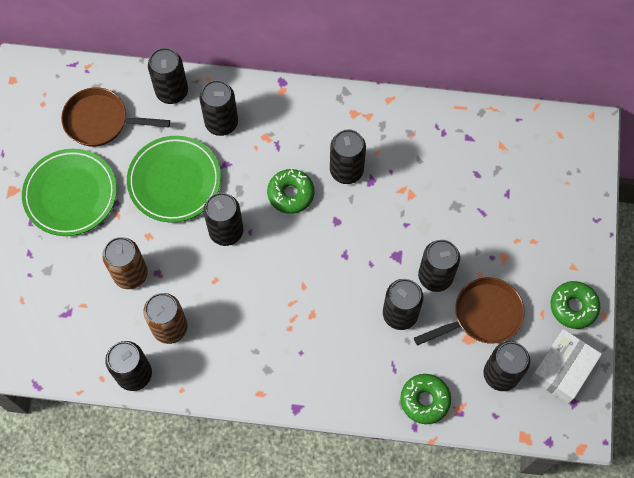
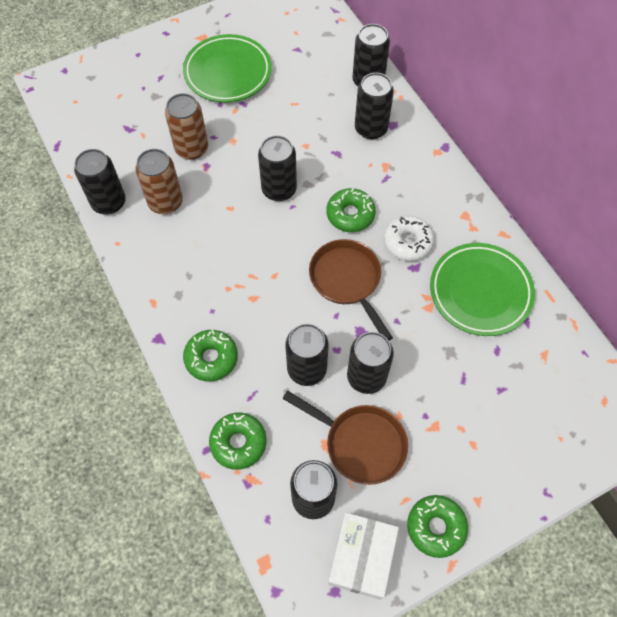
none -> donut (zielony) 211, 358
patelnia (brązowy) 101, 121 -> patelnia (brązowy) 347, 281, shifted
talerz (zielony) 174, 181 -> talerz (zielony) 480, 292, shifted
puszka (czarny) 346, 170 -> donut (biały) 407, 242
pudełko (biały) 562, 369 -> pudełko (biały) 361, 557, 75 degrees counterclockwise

......

## [Task directions]
In full and without error, repeat the listing above, omitting its images.

## [Answer for this exercise]
none -> donut (zielony) 211, 358
patelnia (brązowy) 101, 121 -> patelnia (brązowy) 347, 281, shifted
talerz (zielony) 174, 181 -> talerz (zielony) 480, 292, shifted
puszka (czarny) 346, 170 -> donut (biały) 407, 242
pudełko (biały) 562, 369 -> pudełko (biały) 361, 557, 75 degrees counterclockwise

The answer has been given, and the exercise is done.